*Your goal*. Which lines of the entries contain the string "replace"? Copy each of them.

[Data excerpts]
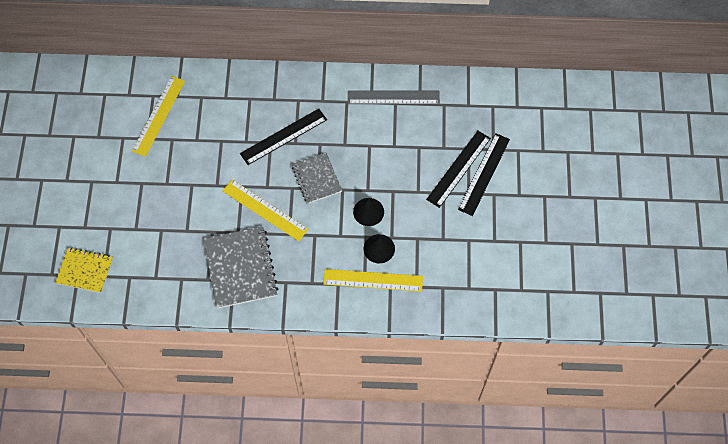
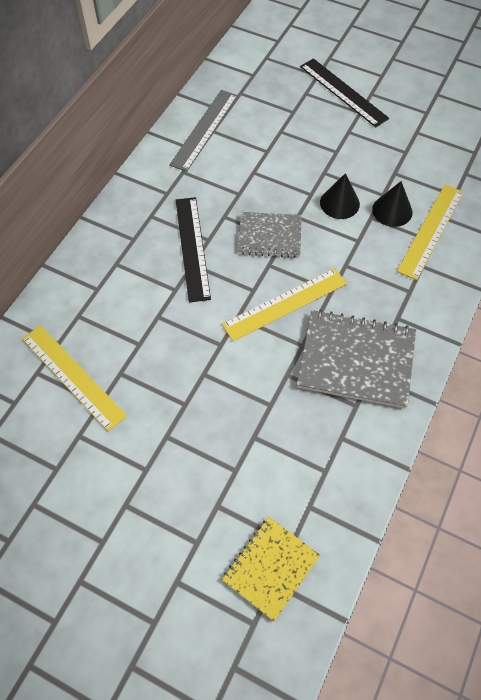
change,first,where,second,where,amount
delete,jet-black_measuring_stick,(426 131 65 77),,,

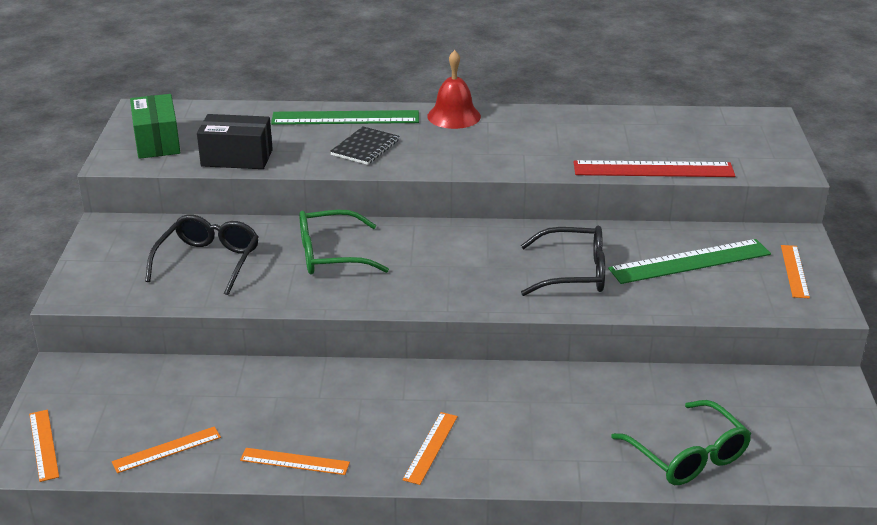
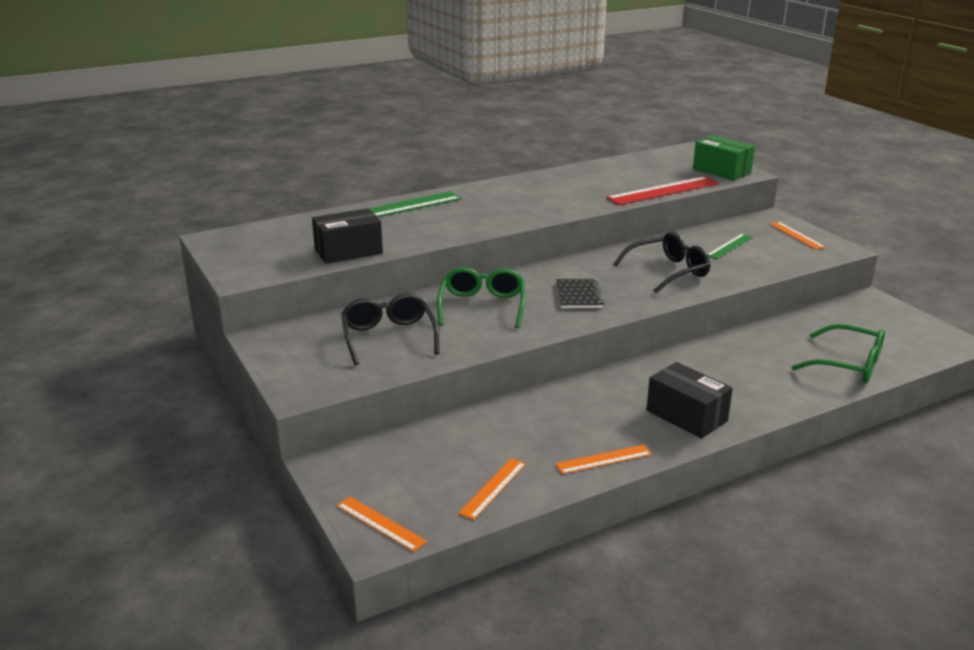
change,first,where,second,where,amount
delete,scarlet_school_bell,(427 50 54 79),,,
move,emerald_box,(130 94 50 65),,(693 135 62 46),
move,jet-black_notepad,(330 127 70 38),,(556 279 48 29),
replace,orange-coloured_measuring_stick,(402 412 56 73),jet-black_box,(647 362 86 77),
rotate,emerald_eyeglasses,(299 210 90 65),,(437 267 88 61),135 degrees clockwise
resize,emerald_measuring_stick,(608 239 163 45),,(707 233 46 26),x0.56

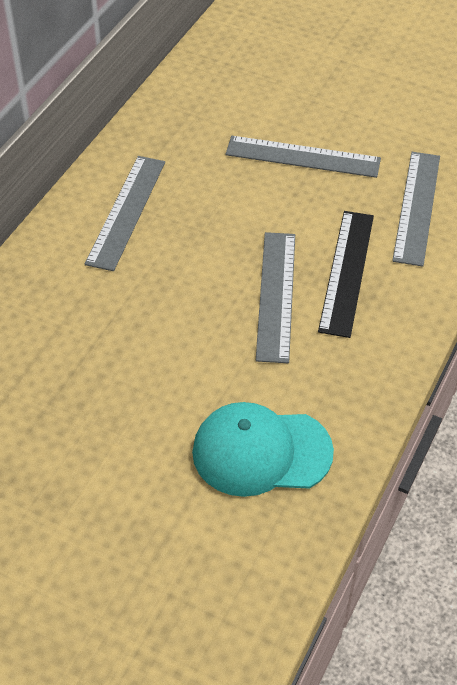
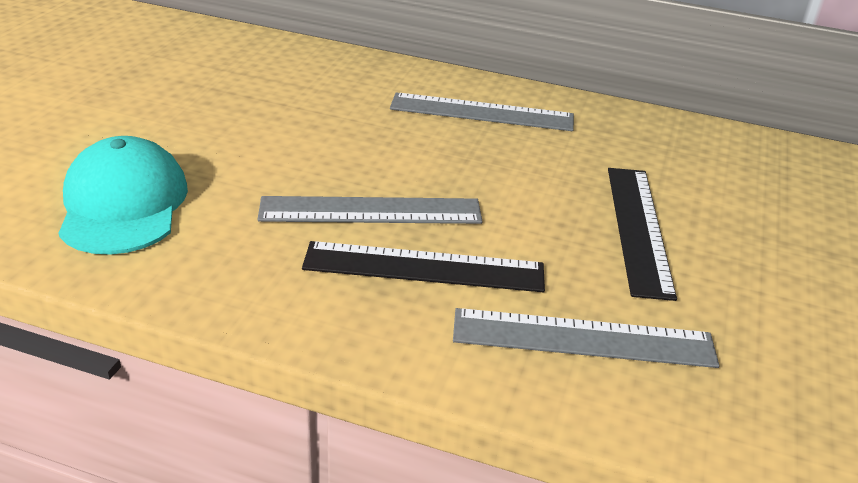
change,first,where,second,where,amount
recolor,grey_measuring_stick,(226 136 155 42),jet-black_measuring_stick,(608 168 69 133),

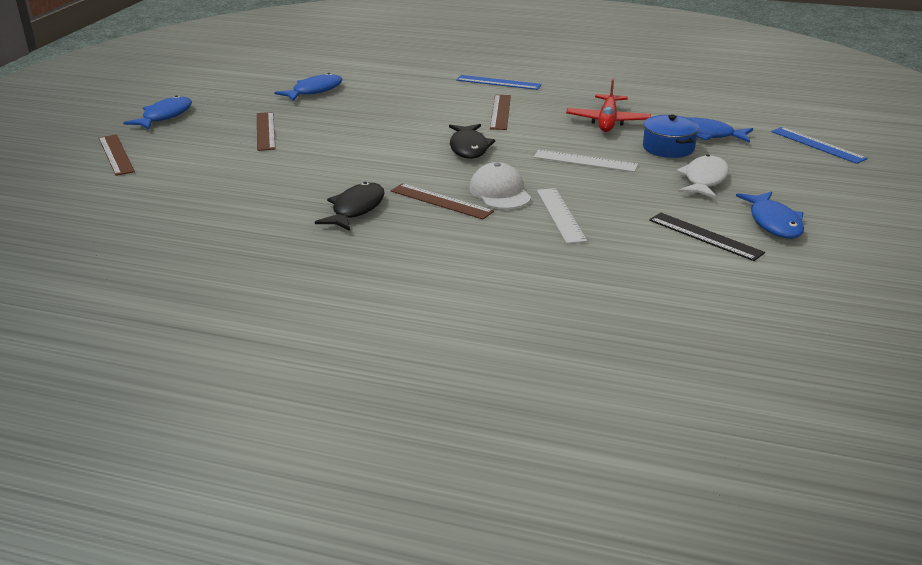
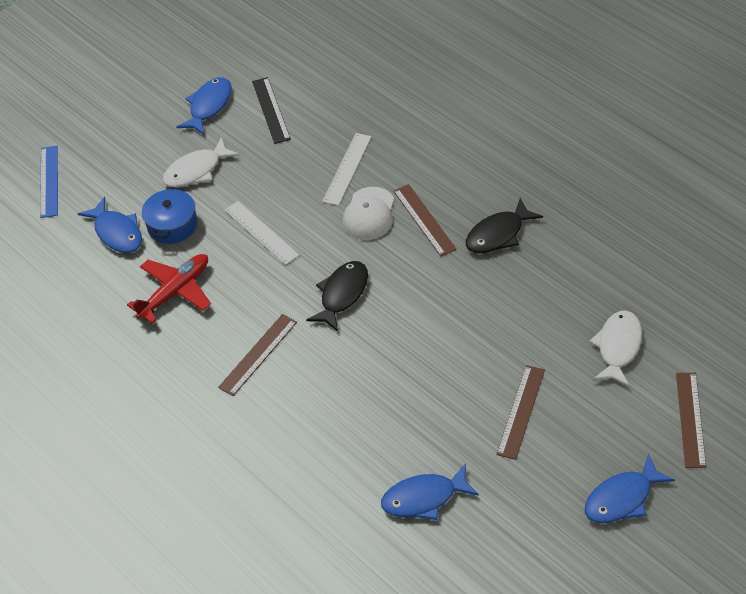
change,first,where,second,where,amount
delete,blue_measuring_stick,(456 75 86 15),,,
insert,,,white_fish_figure,(589 311 53 76),

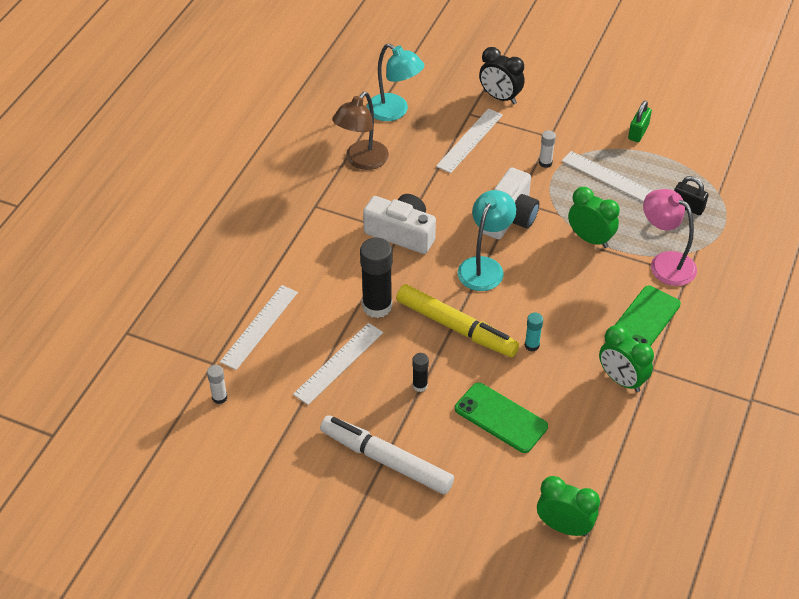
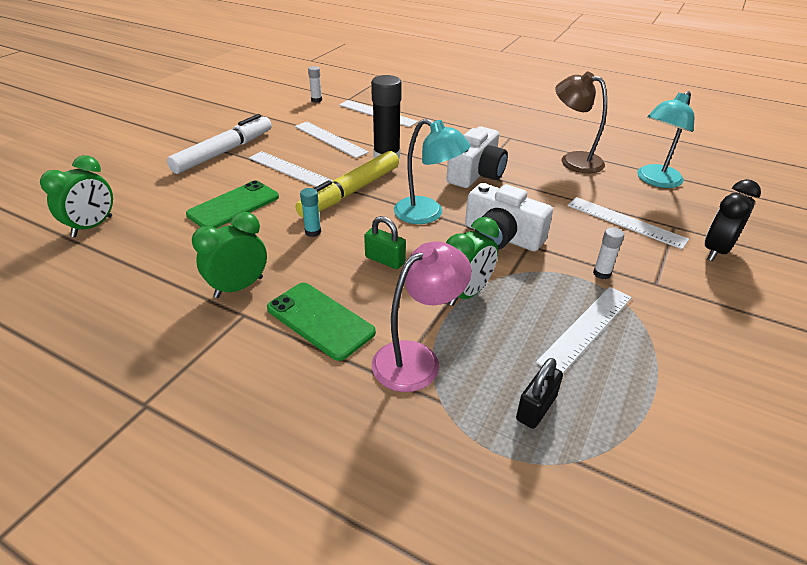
change,first,where,second,where,amount
move,emerald_lock,(628 100 24 42),,(364 216 42 53),
replace,jet-black_stick_of_glue,(412 353 17 39),white_measuring_stick,(249 151 84 36),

*Written solution*.
replace,orange-coloured_measuring_stick,(402 412 56 73),jet-black_box,(647 362 86 77),
replace,jet-black_stick_of_glue,(412 353 17 39),white_measuring_stick,(249 151 84 36),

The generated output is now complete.